▶ Directions for this task: Everything in the listing that follows should be reproduced exactly except the pictures.

▶ Data for processing:

● ● ● ● ● ● ●

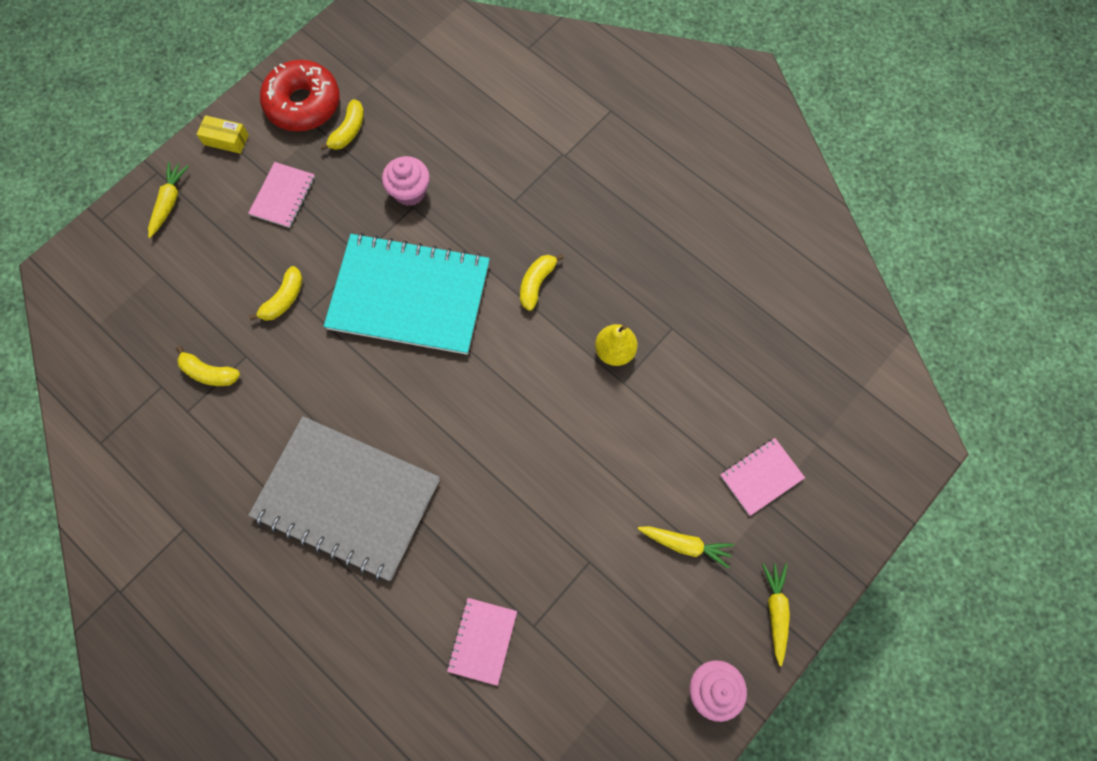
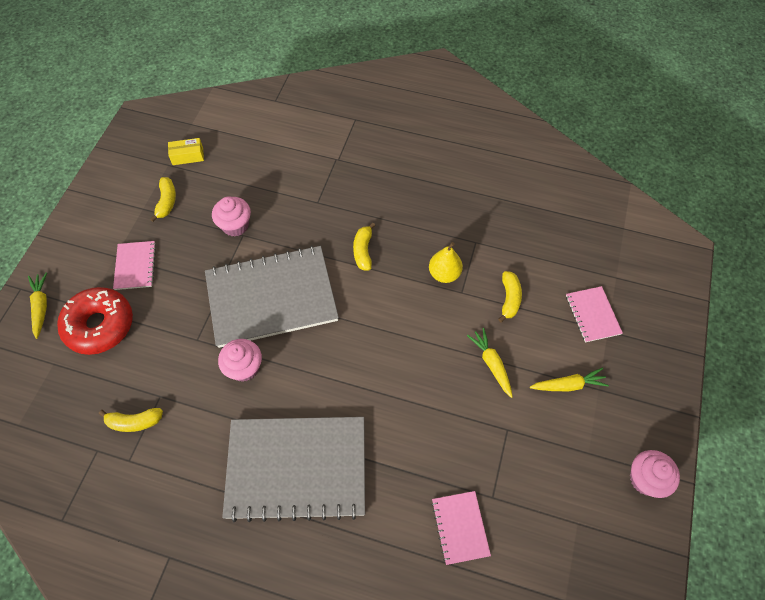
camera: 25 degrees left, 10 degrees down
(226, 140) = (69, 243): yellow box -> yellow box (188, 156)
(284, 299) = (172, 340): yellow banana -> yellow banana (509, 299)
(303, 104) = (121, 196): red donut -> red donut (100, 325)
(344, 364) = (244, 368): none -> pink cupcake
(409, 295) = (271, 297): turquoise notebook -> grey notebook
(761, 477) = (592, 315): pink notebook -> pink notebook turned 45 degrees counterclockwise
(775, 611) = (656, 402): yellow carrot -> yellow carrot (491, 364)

● ● ● ● ● ● ●

▶ Task answer:
camera: 25 degrees left, 10 degrees down
(226, 140) = (69, 243): yellow box -> yellow box (188, 156)
(284, 299) = (172, 340): yellow banana -> yellow banana (509, 299)
(303, 104) = (121, 196): red donut -> red donut (100, 325)
(344, 364) = (244, 368): none -> pink cupcake
(409, 295) = (271, 297): turquoise notebook -> grey notebook
(761, 477) = (592, 315): pink notebook -> pink notebook turned 45 degrees counterclockwise
(775, 611) = (656, 402): yellow carrot -> yellow carrot (491, 364)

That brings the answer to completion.